Input material:
━━━━━━━━━━

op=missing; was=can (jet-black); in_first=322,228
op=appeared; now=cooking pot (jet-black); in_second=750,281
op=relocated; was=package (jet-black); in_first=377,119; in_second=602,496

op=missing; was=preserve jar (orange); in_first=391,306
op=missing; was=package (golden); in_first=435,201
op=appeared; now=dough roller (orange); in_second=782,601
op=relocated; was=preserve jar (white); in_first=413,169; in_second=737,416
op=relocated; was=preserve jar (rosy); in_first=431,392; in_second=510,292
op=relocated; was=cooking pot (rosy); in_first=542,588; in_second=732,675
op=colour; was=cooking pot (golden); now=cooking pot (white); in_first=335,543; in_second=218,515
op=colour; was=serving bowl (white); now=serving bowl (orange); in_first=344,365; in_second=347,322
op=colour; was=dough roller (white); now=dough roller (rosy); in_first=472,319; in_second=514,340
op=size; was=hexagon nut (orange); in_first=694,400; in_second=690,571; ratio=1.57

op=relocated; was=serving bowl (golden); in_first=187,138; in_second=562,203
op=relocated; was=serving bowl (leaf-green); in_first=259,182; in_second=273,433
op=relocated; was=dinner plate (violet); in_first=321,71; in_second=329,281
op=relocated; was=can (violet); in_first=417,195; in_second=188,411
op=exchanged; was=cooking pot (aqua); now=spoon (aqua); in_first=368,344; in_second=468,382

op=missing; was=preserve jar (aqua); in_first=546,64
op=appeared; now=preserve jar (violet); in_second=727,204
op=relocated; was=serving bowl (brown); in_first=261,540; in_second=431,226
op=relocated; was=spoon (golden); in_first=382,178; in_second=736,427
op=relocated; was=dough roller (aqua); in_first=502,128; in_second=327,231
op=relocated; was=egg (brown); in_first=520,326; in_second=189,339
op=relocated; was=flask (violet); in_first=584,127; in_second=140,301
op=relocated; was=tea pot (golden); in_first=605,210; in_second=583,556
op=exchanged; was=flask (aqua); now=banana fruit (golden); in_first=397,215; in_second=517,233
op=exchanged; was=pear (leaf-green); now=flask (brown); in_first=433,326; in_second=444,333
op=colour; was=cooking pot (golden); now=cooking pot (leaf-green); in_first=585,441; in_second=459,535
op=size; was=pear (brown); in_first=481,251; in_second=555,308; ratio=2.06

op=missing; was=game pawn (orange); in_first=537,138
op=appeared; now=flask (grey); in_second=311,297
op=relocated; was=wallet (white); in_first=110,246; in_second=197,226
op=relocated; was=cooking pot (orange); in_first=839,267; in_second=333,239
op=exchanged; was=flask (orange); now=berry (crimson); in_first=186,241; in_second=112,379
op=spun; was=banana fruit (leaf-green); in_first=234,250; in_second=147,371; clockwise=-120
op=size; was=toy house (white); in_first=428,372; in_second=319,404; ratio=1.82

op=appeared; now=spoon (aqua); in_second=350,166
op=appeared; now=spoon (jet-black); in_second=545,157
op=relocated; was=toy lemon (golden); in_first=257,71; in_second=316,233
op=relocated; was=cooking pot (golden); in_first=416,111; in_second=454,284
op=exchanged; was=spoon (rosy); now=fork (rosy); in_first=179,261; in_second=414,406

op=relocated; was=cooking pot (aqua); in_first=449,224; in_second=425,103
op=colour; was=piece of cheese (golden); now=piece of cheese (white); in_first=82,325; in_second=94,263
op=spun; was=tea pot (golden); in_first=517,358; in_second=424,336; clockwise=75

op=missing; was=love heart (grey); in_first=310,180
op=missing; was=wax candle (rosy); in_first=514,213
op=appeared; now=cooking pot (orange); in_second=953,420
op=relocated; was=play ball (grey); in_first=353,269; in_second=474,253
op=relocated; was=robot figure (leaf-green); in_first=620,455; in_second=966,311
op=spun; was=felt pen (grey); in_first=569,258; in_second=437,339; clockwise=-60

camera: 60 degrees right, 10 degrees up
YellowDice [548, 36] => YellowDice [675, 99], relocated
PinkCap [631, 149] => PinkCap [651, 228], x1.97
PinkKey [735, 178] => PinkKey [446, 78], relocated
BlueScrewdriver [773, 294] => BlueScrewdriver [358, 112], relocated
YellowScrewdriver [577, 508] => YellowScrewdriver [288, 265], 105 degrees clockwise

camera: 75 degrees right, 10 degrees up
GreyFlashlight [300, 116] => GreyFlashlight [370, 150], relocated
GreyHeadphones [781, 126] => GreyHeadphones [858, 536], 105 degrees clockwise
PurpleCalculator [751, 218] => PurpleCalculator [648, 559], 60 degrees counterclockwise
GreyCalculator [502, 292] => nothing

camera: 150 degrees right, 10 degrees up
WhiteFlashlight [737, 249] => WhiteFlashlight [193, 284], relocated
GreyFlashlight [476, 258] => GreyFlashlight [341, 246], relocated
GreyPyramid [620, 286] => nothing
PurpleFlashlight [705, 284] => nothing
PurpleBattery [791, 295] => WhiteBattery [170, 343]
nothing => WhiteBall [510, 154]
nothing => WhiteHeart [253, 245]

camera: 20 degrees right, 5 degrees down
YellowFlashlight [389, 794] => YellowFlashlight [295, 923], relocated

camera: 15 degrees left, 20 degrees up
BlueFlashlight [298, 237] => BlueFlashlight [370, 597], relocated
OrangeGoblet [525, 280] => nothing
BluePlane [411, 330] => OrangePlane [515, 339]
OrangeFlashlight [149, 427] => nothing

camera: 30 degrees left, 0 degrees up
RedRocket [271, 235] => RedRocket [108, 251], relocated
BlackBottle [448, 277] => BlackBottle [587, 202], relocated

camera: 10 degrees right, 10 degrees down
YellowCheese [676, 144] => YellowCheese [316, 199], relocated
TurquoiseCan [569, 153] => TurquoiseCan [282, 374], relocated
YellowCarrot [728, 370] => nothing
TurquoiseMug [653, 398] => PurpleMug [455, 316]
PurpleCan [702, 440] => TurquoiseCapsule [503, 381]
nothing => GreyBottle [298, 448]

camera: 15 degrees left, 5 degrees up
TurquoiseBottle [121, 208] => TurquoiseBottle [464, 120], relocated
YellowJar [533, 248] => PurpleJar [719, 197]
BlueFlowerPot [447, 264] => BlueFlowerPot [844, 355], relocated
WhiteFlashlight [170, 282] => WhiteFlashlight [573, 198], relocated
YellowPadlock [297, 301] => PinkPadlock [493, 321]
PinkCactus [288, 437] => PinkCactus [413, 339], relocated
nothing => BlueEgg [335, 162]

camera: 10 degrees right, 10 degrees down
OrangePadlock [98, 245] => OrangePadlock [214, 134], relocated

━━━━━━━━━━

Each entry needs to be written out again, exactly as given.

op=missing; was=can (jet-black); in_first=322,228
op=appeared; now=cooking pot (jet-black); in_second=750,281
op=relocated; was=package (jet-black); in_first=377,119; in_second=602,496

op=missing; was=preserve jar (orange); in_first=391,306
op=missing; was=package (golden); in_first=435,201
op=appeared; now=dough roller (orange); in_second=782,601
op=relocated; was=preserve jar (white); in_first=413,169; in_second=737,416
op=relocated; was=preserve jar (rosy); in_first=431,392; in_second=510,292
op=relocated; was=cooking pot (rosy); in_first=542,588; in_second=732,675
op=colour; was=cooking pot (golden); now=cooking pot (white); in_first=335,543; in_second=218,515
op=colour; was=serving bowl (white); now=serving bowl (orange); in_first=344,365; in_second=347,322
op=colour; was=dough roller (white); now=dough roller (rosy); in_first=472,319; in_second=514,340
op=size; was=hexagon nut (orange); in_first=694,400; in_second=690,571; ratio=1.57

op=relocated; was=serving bowl (golden); in_first=187,138; in_second=562,203
op=relocated; was=serving bowl (leaf-green); in_first=259,182; in_second=273,433
op=relocated; was=dinner plate (violet); in_first=321,71; in_second=329,281
op=relocated; was=can (violet); in_first=417,195; in_second=188,411
op=exchanged; was=cooking pot (aqua); now=spoon (aqua); in_first=368,344; in_second=468,382

op=missing; was=preserve jar (aqua); in_first=546,64
op=appeared; now=preserve jar (violet); in_second=727,204
op=relocated; was=serving bowl (brown); in_first=261,540; in_second=431,226
op=relocated; was=spoon (golden); in_first=382,178; in_second=736,427
op=relocated; was=dough roller (aqua); in_first=502,128; in_second=327,231
op=relocated; was=egg (brown); in_first=520,326; in_second=189,339
op=relocated; was=flask (violet); in_first=584,127; in_second=140,301
op=relocated; was=tea pot (golden); in_first=605,210; in_second=583,556
op=exchanged; was=flask (aqua); now=banana fruit (golden); in_first=397,215; in_second=517,233
op=exchanged; was=pear (leaf-green); now=flask (brown); in_first=433,326; in_second=444,333
op=colour; was=cooking pot (golden); now=cooking pot (leaf-green); in_first=585,441; in_second=459,535
op=size; was=pear (brown); in_first=481,251; in_second=555,308; ratio=2.06

op=missing; was=game pawn (orange); in_first=537,138
op=appeared; now=flask (grey); in_second=311,297
op=relocated; was=wallet (white); in_first=110,246; in_second=197,226
op=relocated; was=cooking pot (orange); in_first=839,267; in_second=333,239
op=exchanged; was=flask (orange); now=berry (crimson); in_first=186,241; in_second=112,379
op=spun; was=banana fruit (leaf-green); in_first=234,250; in_second=147,371; clockwise=-120
op=size; was=toy house (white); in_first=428,372; in_second=319,404; ratio=1.82

op=appeared; now=spoon (aqua); in_second=350,166
op=appeared; now=spoon (jet-black); in_second=545,157
op=relocated; was=toy lemon (golden); in_first=257,71; in_second=316,233
op=relocated; was=cooking pot (golden); in_first=416,111; in_second=454,284
op=exchanged; was=spoon (rosy); now=fork (rosy); in_first=179,261; in_second=414,406

op=relocated; was=cooking pot (aqua); in_first=449,224; in_second=425,103
op=colour; was=piece of cheese (golden); now=piece of cheese (white); in_first=82,325; in_second=94,263
op=spun; was=tea pot (golden); in_first=517,358; in_second=424,336; clockwise=75

op=missing; was=love heart (grey); in_first=310,180
op=missing; was=wax candle (rosy); in_first=514,213
op=appeared; now=cooking pot (orange); in_second=953,420
op=relocated; was=play ball (grey); in_first=353,269; in_second=474,253
op=relocated; was=robot figure (leaf-green); in_first=620,455; in_second=966,311
op=spun; was=felt pen (grey); in_first=569,258; in_second=437,339; clockwise=-60

camera: 60 degrees right, 10 degrees up
YellowDice [548, 36] => YellowDice [675, 99], relocated
PinkCap [631, 149] => PinkCap [651, 228], x1.97
PinkKey [735, 178] => PinkKey [446, 78], relocated
BlueScrewdriver [773, 294] => BlueScrewdriver [358, 112], relocated
YellowScrewdriver [577, 508] => YellowScrewdriver [288, 265], 105 degrees clockwise

camera: 75 degrees right, 10 degrees up
GreyFlashlight [300, 116] => GreyFlashlight [370, 150], relocated
GreyHeadphones [781, 126] => GreyHeadphones [858, 536], 105 degrees clockwise
PurpleCalculator [751, 218] => PurpleCalculator [648, 559], 60 degrees counterclockwise
GreyCalculator [502, 292] => nothing

camera: 150 degrees right, 10 degrees up
WhiteFlashlight [737, 249] => WhiteFlashlight [193, 284], relocated
GreyFlashlight [476, 258] => GreyFlashlight [341, 246], relocated
GreyPyramid [620, 286] => nothing
PurpleFlashlight [705, 284] => nothing
PurpleBattery [791, 295] => WhiteBattery [170, 343]
nothing => WhiteBall [510, 154]
nothing => WhiteHeart [253, 245]

camera: 20 degrees right, 5 degrees down
YellowFlashlight [389, 794] => YellowFlashlight [295, 923], relocated

camera: 15 degrees left, 20 degrees up
BlueFlashlight [298, 237] => BlueFlashlight [370, 597], relocated
OrangeGoblet [525, 280] => nothing
BluePlane [411, 330] => OrangePlane [515, 339]
OrangeFlashlight [149, 427] => nothing

camera: 30 degrees left, 0 degrees up
RedRocket [271, 235] => RedRocket [108, 251], relocated
BlackBottle [448, 277] => BlackBottle [587, 202], relocated

camera: 10 degrees right, 10 degrees down
YellowCheese [676, 144] => YellowCheese [316, 199], relocated
TurquoiseCan [569, 153] => TurquoiseCan [282, 374], relocated
YellowCarrot [728, 370] => nothing
TurquoiseMug [653, 398] => PurpleMug [455, 316]
PurpleCan [702, 440] => TurquoiseCapsule [503, 381]
nothing => GreyBottle [298, 448]

camera: 15 degrees left, 5 degrees up
TurquoiseBottle [121, 208] => TurquoiseBottle [464, 120], relocated
YellowJar [533, 248] => PurpleJar [719, 197]
BlueFlowerPot [447, 264] => BlueFlowerPot [844, 355], relocated
WhiteFlashlight [170, 282] => WhiteFlashlight [573, 198], relocated
YellowPadlock [297, 301] => PinkPadlock [493, 321]
PinkCactus [288, 437] => PinkCactus [413, 339], relocated
nothing => BlueEgg [335, 162]

camera: 10 degrees right, 10 degrees down
OrangePadlock [98, 245] => OrangePadlock [214, 134], relocated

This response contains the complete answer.